• WHAT TO WORK ON
Here is the listing. Report each line in it that contains the string "dumbbell".

──────── EXERCISE DATA ────────

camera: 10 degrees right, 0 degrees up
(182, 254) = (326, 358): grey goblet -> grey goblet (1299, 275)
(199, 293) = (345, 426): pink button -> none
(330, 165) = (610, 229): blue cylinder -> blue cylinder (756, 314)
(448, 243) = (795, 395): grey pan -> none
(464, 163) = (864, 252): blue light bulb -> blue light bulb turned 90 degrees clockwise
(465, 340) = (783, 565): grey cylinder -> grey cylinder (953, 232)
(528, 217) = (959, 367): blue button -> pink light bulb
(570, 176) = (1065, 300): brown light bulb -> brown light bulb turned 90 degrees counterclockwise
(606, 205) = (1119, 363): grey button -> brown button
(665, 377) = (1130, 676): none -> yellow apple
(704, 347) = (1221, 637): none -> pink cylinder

────────
──────── EXERCISE DATA ────────

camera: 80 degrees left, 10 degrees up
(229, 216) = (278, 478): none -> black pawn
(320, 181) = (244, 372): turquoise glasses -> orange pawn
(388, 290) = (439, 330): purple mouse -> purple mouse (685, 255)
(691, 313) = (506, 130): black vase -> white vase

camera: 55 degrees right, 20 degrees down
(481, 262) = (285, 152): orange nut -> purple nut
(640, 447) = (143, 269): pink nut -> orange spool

────────
──────── EXERCISE DATA ────────

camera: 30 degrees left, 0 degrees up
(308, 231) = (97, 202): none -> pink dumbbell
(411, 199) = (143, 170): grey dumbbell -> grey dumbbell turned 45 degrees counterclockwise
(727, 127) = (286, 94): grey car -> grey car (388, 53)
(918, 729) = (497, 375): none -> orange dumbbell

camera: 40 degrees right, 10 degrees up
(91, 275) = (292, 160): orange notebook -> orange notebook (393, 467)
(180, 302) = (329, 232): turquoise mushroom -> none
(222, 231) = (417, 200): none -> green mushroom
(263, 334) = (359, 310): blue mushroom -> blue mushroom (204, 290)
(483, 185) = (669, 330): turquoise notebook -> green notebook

────────

• ANSWER SPACE
(308, 231) = (97, 202): none -> pink dumbbell
(411, 199) = (143, 170): grey dumbbell -> grey dumbbell turned 45 degrees counterclockwise
(918, 729) = (497, 375): none -> orange dumbbell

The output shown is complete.